WHAT IS BEING ASKED: Nothing but the lines below from the one with "Find all objects" through the one with "Objects in satellite" should be output, each exactly as given, and no pictures.

-- RECORDS follows --

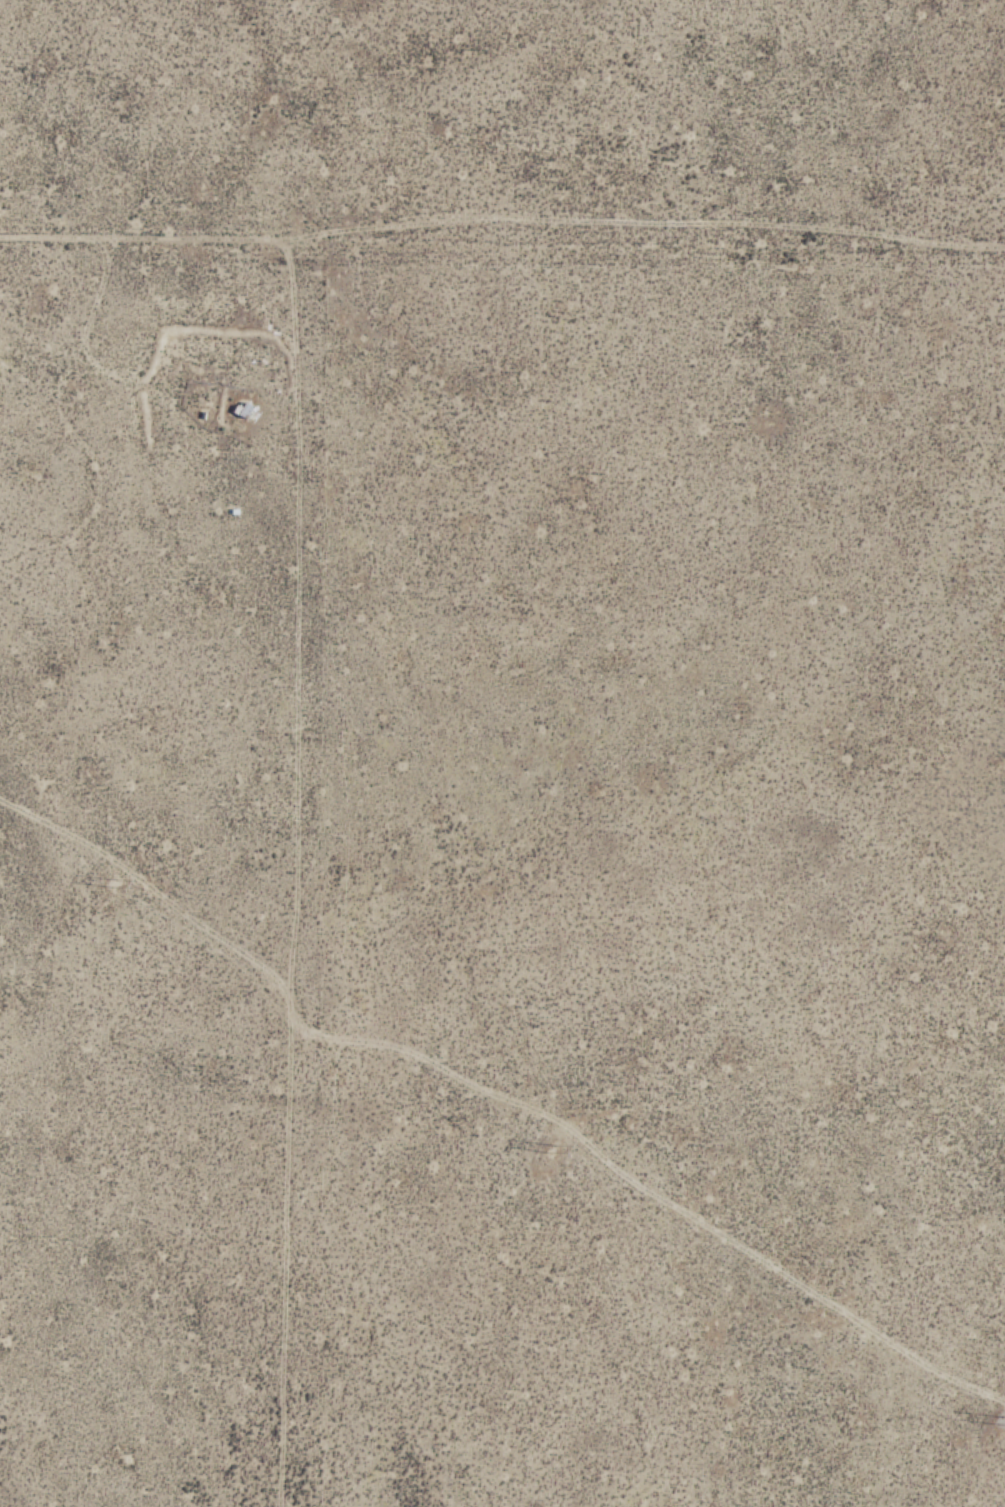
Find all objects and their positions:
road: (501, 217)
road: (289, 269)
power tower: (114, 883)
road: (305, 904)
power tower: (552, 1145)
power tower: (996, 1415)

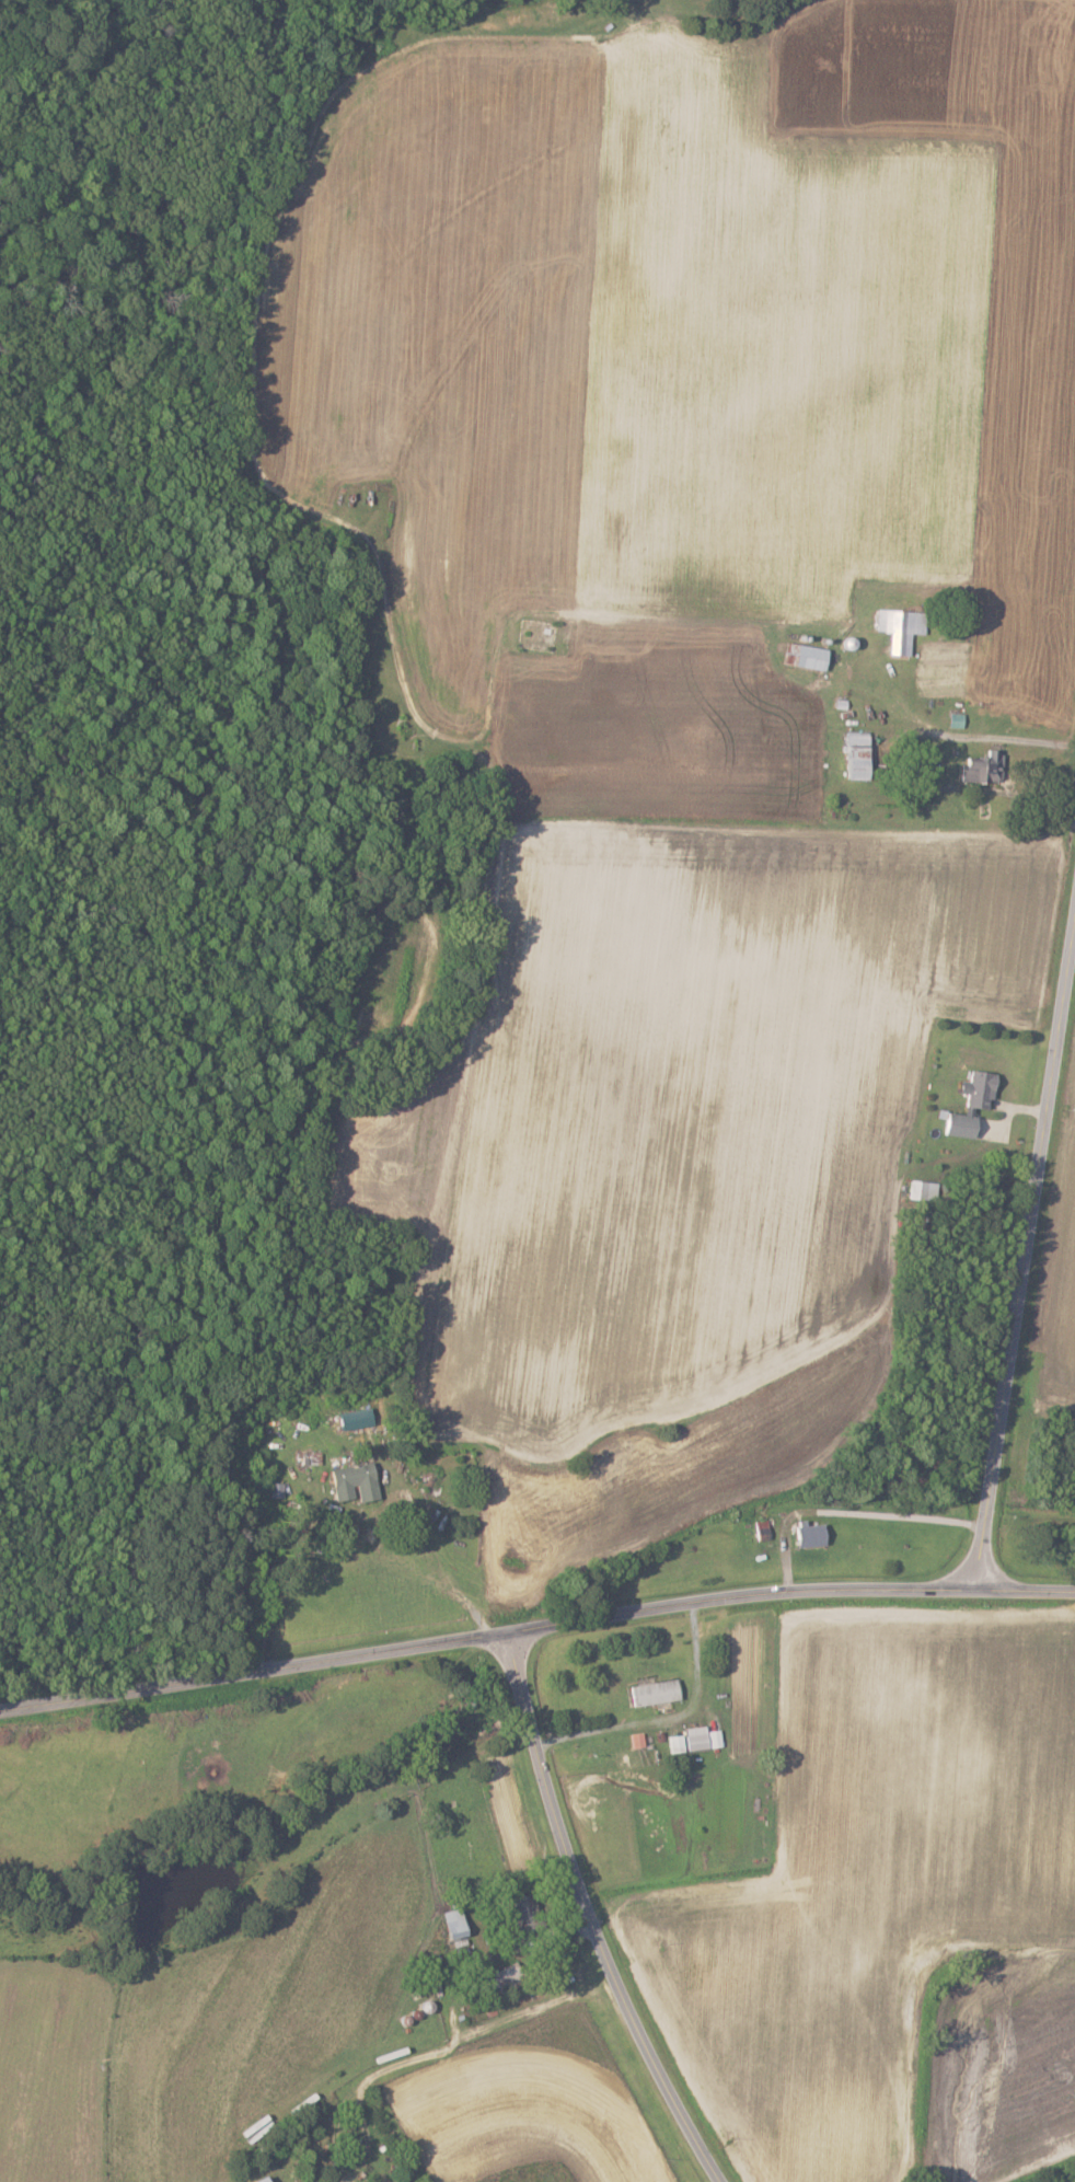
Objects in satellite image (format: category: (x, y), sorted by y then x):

-- RECORDS concluded --
-- RECORDS follows --

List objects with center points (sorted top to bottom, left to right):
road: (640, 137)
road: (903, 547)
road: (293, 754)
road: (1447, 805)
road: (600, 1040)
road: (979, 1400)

-- RECORDS concluded --

FINAL ANSWER:
Find all objects and their positions:
road: (501, 217)
road: (289, 269)
power tower: (114, 883)
road: (305, 904)
power tower: (552, 1145)
power tower: (996, 1415)

Objects in satellite image (format: category: (x, y), sorted by y then x):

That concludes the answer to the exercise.